* _Data to process_:
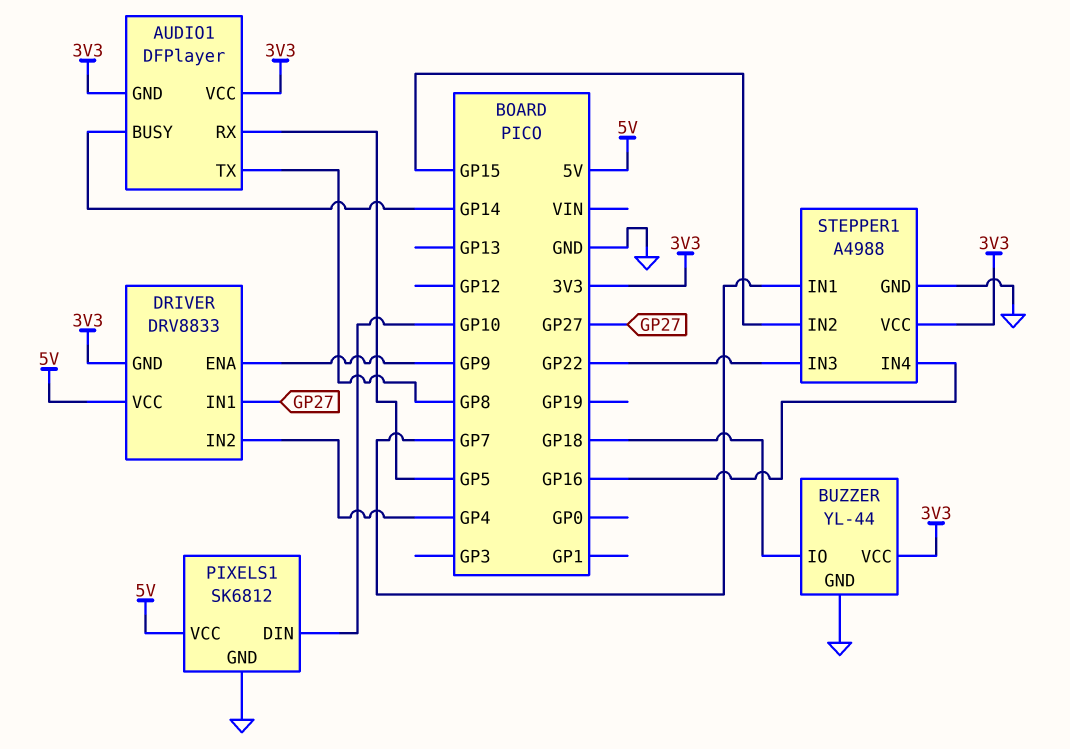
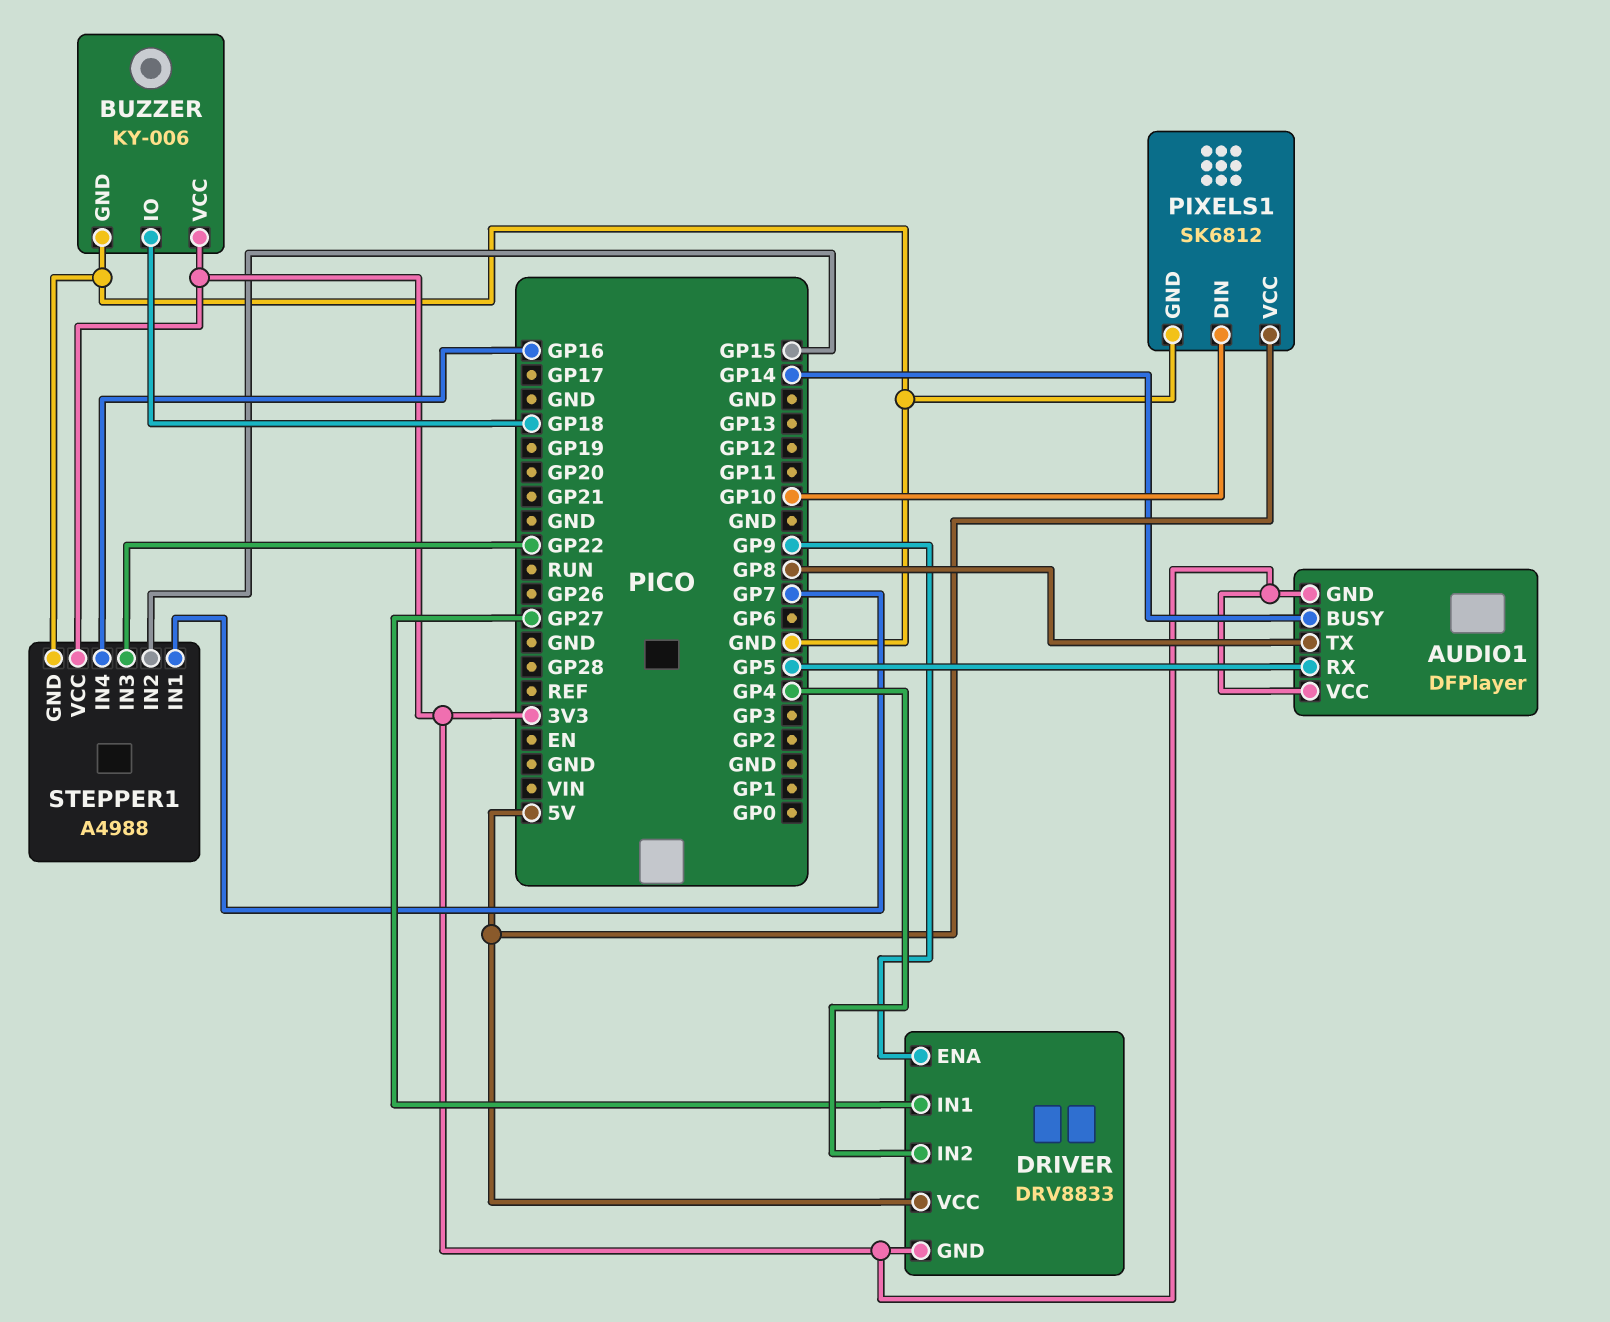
BUZZER: YL-44 -> KY-006

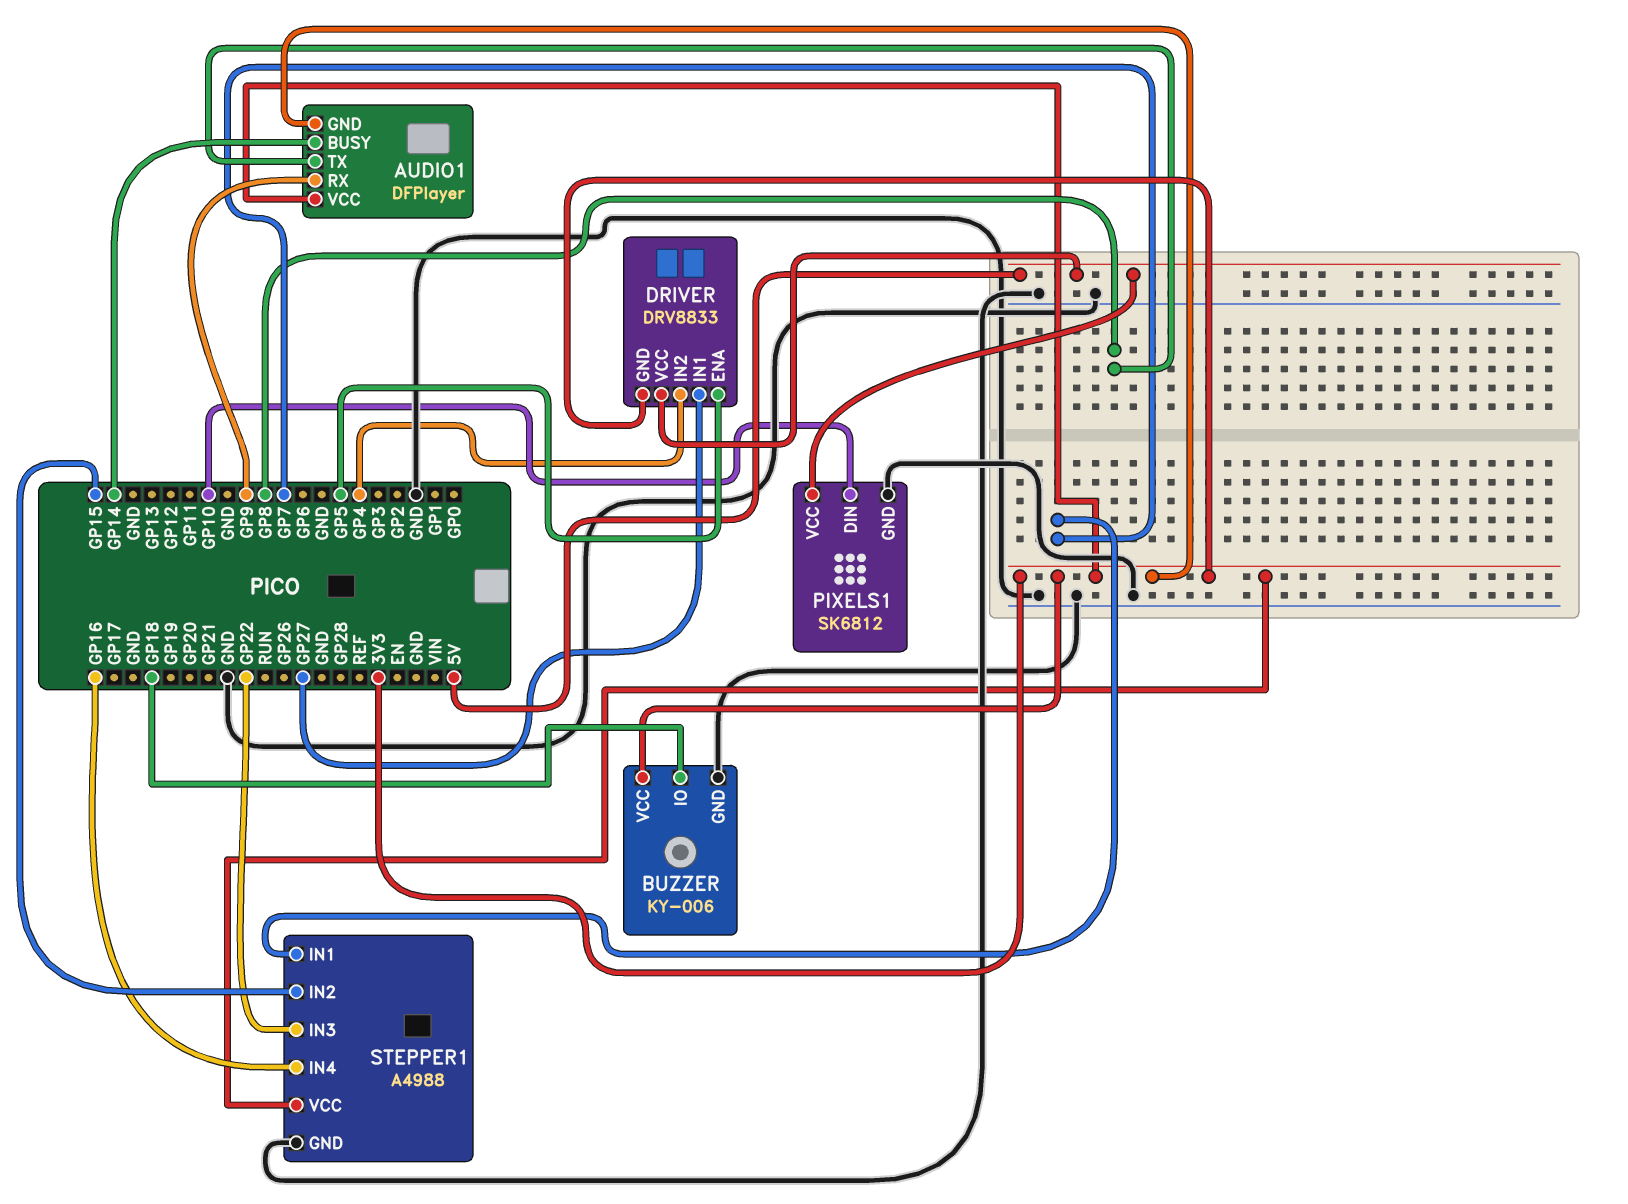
AUDIO1 pin RX: GP5 -> GP9
DRIVER pin ENA: GP9 -> GP5

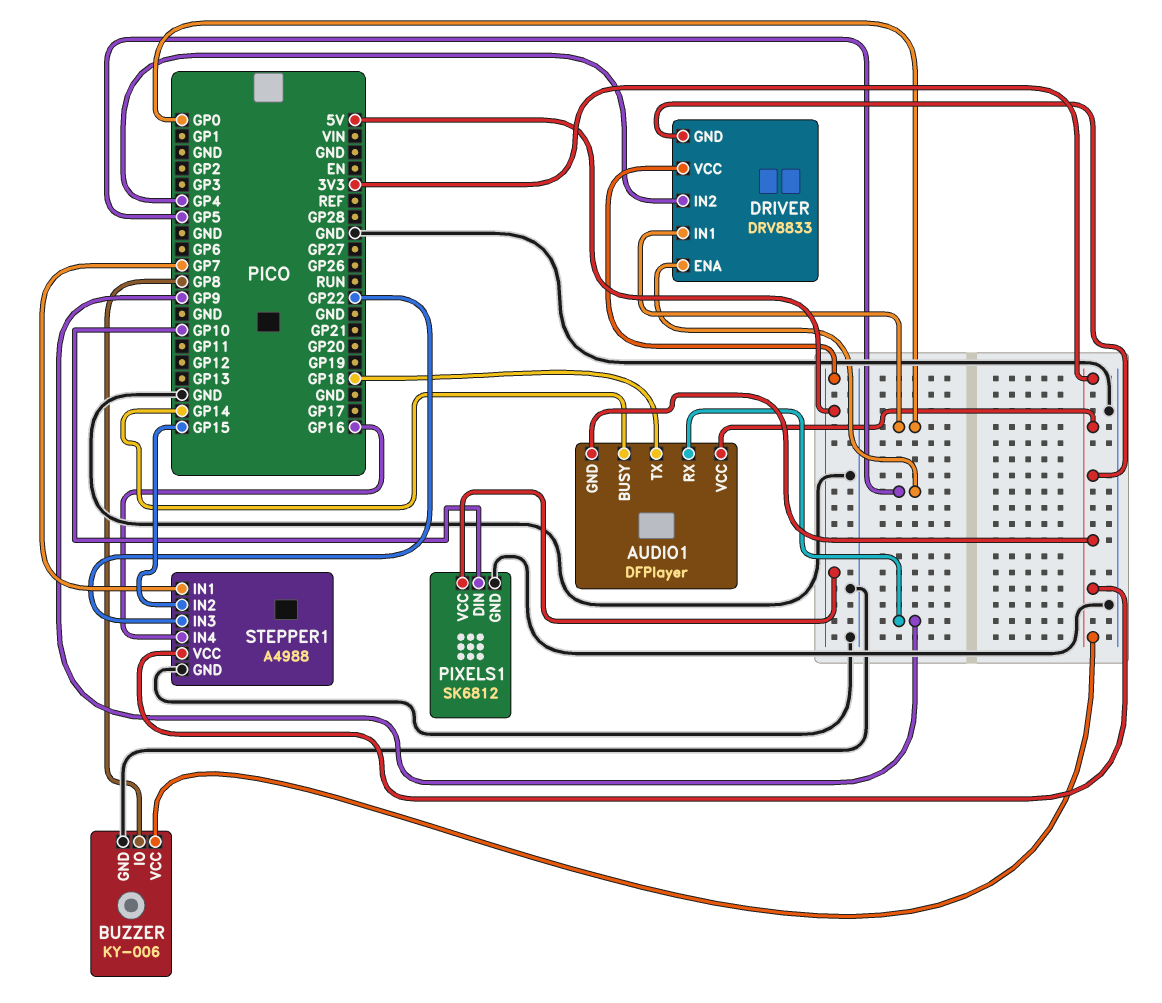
AUDIO1 pin TX: GP8 -> GP18
BUZZER pin IO: GP18 -> GP8
DRIVER pin IN1: GP27 -> GP0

* _Exercise details_: Every line of the data above is to be repeated exactly; the images are to be left out.

* _Your solution_:
BUZZER: YL-44 -> KY-006

AUDIO1 pin RX: GP5 -> GP9
DRIVER pin ENA: GP9 -> GP5

AUDIO1 pin TX: GP8 -> GP18
BUZZER pin IO: GP18 -> GP8
DRIVER pin IN1: GP27 -> GP0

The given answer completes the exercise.